### TASK DIRECTIONS
Give the listing below as a two-column CSV with the columns "request" and "location", one row for each request: put its text and its answer each in a single quoted field, replace any line breaks with spaces, and cover the entire listing while leaving out the pictures.

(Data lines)
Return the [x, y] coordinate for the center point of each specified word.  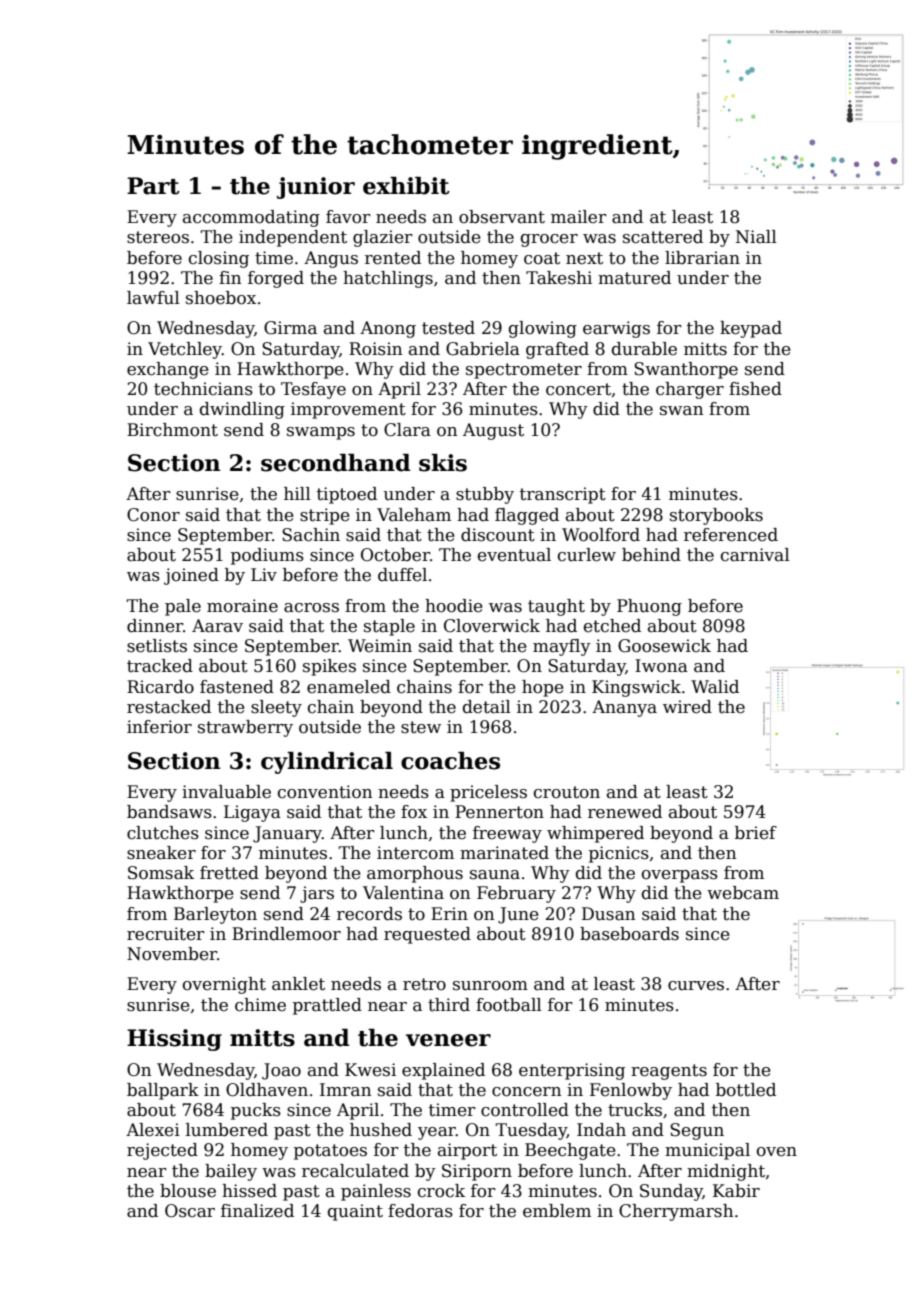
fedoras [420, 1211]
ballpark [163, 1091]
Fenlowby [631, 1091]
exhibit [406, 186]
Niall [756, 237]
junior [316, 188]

### WRITTEN ANSWER
request,location
"Return the [x, y] coordinate for the center point of each specified word. fedoras","[420, 1211]"
"ballpark","[163, 1091]"
"Fenlowby","[631, 1091]"
"exhibit","[406, 186]"
"Niall","[756, 237]"
"junior","[316, 188]"